> [Dataset items]
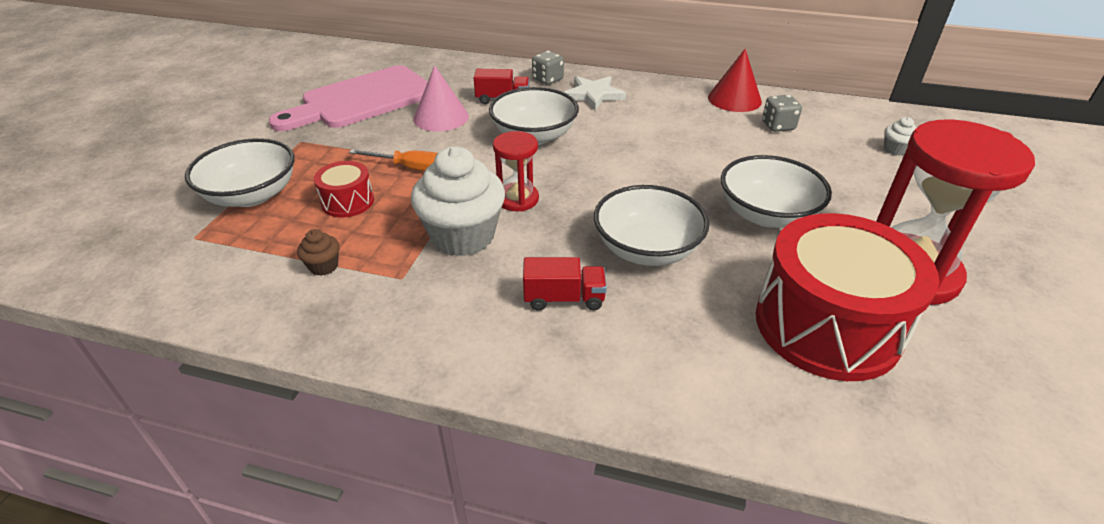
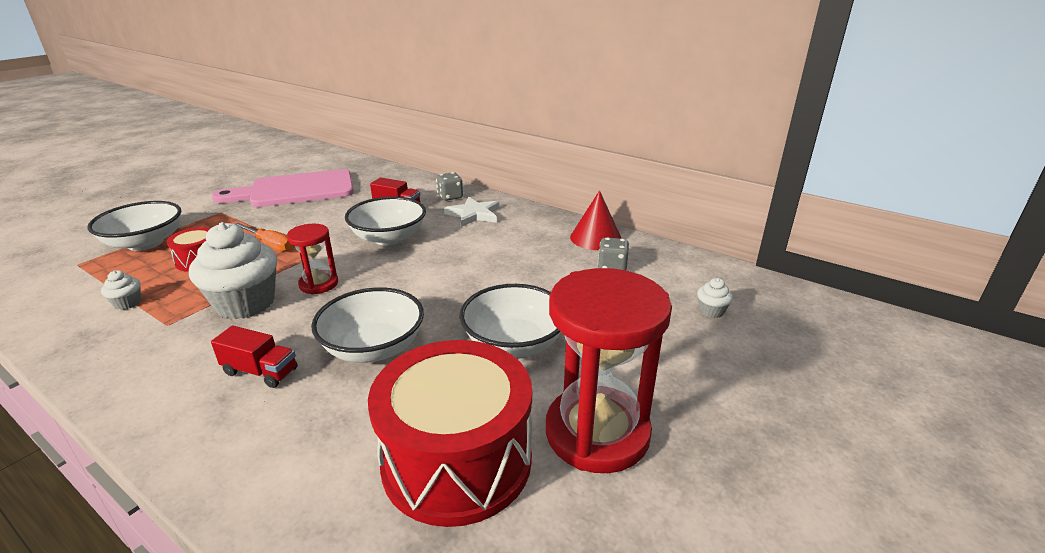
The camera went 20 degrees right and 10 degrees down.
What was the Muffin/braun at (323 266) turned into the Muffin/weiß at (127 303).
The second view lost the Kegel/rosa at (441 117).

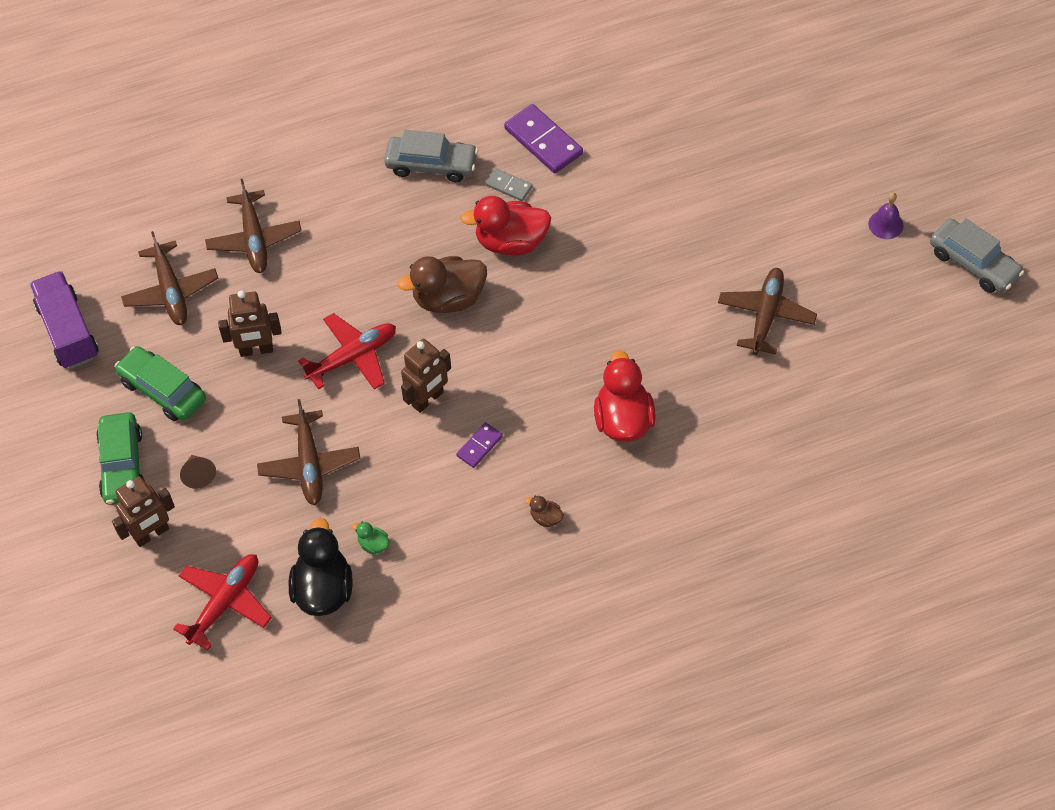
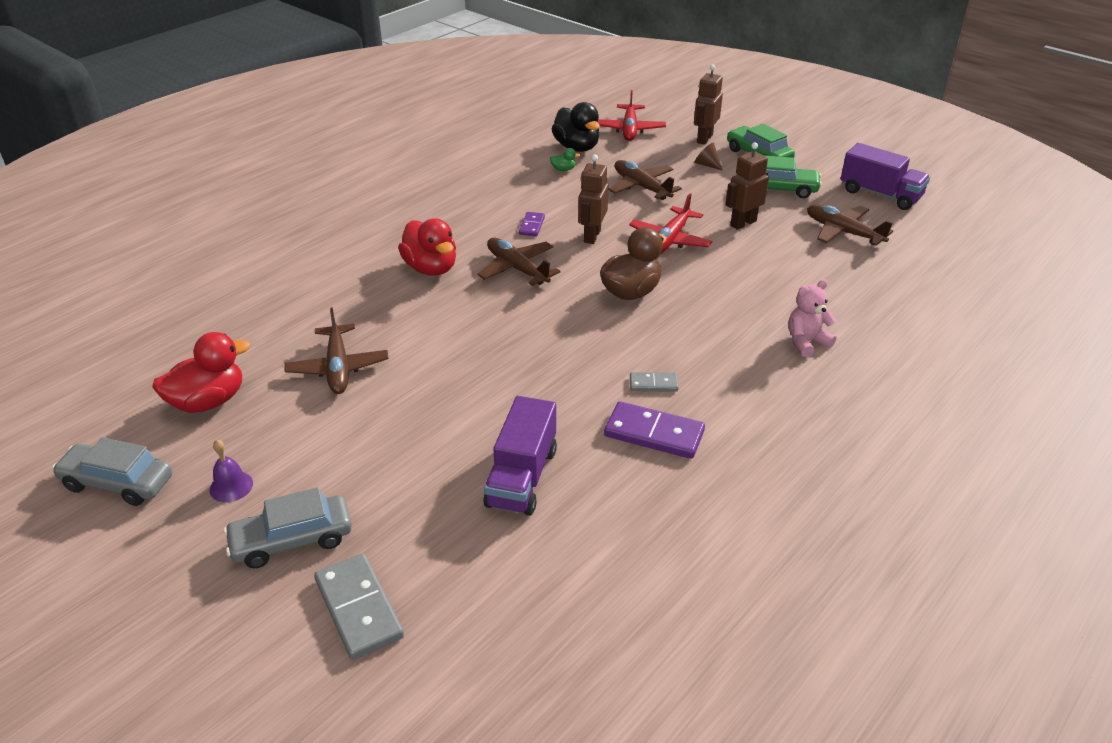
The camera went 150 degrees right and 20 degrees down.
The Flugzeug/braun ended up elsewhere, having gone from (254 239) to (517 268).
The Auto/grau ended up elsewhere, having gone from (431 165) to (292 540).
The Ente/rot ended up elsewhere, having gone from (511 242) to (208 401).
The second view lost the Ente/braun at (545 518).
The second view gained the Dominostein/grau at (359 608).
The second view gained the Lastwagen/lila at (522 477).
The second view gained the Teddybär/rosa at (806 342).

> [What you are asked to do]
Only the lines from the line with "What was the" to the end of the records should be repeated, exactly and without pictures.

> [Written response]
What was the Muffin/braun at (323 266) turned into the Muffin/weiß at (127 303).
The second view lost the Kegel/rosa at (441 117).

The camera went 150 degrees right and 20 degrees down.
The Flugzeug/braun ended up elsewhere, having gone from (254 239) to (517 268).
The Auto/grau ended up elsewhere, having gone from (431 165) to (292 540).
The Ente/rot ended up elsewhere, having gone from (511 242) to (208 401).
The second view lost the Ente/braun at (545 518).
The second view gained the Dominostein/grau at (359 608).
The second view gained the Lastwagen/lila at (522 477).
The second view gained the Teddybär/rosa at (806 342).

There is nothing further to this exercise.